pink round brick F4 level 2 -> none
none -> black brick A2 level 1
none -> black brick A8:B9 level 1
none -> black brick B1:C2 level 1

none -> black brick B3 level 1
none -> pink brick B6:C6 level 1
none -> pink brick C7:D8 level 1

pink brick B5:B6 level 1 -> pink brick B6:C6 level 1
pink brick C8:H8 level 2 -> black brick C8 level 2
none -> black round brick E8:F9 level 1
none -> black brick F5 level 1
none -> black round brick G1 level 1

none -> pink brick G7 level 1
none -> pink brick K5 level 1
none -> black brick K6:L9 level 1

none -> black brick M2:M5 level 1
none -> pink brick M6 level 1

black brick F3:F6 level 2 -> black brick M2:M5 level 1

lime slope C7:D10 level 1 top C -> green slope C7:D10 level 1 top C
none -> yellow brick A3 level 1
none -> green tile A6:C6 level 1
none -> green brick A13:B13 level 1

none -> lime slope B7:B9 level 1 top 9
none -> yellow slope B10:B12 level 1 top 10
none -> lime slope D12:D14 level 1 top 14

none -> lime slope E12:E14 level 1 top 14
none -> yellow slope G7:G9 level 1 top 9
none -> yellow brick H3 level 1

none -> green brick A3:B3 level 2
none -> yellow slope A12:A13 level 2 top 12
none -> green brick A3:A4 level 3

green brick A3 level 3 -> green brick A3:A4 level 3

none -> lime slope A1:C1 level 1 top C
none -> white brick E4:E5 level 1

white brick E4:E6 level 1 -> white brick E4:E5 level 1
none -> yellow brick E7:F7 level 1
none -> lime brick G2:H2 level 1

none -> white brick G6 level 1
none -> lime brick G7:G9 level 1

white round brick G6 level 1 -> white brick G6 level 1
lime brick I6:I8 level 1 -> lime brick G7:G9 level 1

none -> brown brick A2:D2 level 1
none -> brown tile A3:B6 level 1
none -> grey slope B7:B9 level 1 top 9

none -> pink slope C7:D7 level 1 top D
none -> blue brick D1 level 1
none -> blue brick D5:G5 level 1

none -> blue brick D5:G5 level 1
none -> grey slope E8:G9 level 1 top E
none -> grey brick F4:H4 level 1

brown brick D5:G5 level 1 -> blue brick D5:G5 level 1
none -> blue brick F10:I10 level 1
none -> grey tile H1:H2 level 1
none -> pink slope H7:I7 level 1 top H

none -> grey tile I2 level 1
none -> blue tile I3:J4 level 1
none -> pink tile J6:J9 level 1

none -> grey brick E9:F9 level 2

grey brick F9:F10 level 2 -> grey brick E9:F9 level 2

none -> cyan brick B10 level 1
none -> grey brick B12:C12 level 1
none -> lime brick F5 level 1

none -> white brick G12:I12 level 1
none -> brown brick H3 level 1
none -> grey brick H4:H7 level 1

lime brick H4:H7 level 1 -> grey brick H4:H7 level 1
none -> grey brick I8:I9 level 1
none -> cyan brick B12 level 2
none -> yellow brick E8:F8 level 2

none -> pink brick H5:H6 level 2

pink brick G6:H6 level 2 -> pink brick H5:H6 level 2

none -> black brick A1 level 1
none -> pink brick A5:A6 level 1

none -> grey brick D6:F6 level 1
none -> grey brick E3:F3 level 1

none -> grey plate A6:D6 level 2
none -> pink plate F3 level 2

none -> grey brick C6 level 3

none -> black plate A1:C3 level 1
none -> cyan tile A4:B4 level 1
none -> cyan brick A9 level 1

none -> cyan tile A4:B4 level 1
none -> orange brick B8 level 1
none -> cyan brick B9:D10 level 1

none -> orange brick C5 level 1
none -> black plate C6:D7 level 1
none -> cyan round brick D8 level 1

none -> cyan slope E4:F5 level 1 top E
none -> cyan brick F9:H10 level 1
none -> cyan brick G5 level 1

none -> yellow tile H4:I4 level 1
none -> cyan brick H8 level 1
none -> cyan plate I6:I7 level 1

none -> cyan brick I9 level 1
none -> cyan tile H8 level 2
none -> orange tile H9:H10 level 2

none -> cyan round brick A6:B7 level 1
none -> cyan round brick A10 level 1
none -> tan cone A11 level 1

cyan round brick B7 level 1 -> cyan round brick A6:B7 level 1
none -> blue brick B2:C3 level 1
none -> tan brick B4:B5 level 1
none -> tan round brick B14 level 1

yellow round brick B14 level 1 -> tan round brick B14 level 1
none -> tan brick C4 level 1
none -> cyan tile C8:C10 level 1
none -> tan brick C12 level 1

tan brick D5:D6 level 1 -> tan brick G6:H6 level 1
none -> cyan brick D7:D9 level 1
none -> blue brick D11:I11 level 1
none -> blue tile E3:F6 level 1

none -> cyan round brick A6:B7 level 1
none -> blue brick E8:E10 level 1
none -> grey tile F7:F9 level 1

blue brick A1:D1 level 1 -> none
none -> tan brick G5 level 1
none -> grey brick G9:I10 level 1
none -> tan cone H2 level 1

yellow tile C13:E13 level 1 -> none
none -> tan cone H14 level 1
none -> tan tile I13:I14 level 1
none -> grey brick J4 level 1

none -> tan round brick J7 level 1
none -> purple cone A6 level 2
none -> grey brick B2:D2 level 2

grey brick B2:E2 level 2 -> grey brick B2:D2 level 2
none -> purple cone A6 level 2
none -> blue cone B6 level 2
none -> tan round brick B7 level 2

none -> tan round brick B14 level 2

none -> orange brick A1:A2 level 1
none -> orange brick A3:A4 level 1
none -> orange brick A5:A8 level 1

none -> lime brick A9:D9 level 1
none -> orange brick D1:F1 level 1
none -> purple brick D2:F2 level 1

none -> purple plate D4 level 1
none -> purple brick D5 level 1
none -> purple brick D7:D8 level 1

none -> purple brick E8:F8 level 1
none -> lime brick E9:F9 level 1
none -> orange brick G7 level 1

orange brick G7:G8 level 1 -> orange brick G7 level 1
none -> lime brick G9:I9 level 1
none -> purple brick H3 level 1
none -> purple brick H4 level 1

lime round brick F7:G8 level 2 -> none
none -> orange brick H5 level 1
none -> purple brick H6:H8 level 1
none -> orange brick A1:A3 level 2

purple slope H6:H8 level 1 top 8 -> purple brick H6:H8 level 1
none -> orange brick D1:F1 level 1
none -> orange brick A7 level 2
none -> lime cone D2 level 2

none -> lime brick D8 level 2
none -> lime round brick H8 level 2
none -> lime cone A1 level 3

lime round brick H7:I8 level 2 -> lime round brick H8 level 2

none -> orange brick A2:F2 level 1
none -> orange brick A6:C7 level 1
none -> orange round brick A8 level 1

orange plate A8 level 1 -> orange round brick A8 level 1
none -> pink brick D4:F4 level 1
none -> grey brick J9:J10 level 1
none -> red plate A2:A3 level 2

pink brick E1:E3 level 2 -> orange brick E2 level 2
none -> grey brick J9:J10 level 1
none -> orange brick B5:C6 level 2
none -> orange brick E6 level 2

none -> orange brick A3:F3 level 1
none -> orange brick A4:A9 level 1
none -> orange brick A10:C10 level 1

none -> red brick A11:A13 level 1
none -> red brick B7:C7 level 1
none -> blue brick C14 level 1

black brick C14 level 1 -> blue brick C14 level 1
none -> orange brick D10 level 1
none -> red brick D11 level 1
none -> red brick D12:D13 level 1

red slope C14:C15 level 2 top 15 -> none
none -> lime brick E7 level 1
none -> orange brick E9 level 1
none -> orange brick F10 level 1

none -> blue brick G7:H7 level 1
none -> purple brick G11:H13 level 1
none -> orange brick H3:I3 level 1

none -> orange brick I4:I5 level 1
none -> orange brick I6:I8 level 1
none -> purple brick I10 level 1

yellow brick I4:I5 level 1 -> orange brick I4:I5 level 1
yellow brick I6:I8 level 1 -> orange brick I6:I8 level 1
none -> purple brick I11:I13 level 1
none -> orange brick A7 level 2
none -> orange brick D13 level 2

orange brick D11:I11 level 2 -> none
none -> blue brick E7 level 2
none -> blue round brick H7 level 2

■ ■ ■ ■ ■ ■ ■

PROBLEM DETAILS:
Which lines of the records contain the word "plate"? Copy each of them.

PROBLEM SOLUTION:
none -> grey plate A6:D6 level 2
none -> pink plate F3 level 2
none -> black plate A1:C3 level 1
none -> black plate C6:D7 level 1
none -> cyan plate I6:I7 level 1
none -> purple plate D4 level 1
orange plate A8 level 1 -> orange round brick A8 level 1
none -> red plate A2:A3 level 2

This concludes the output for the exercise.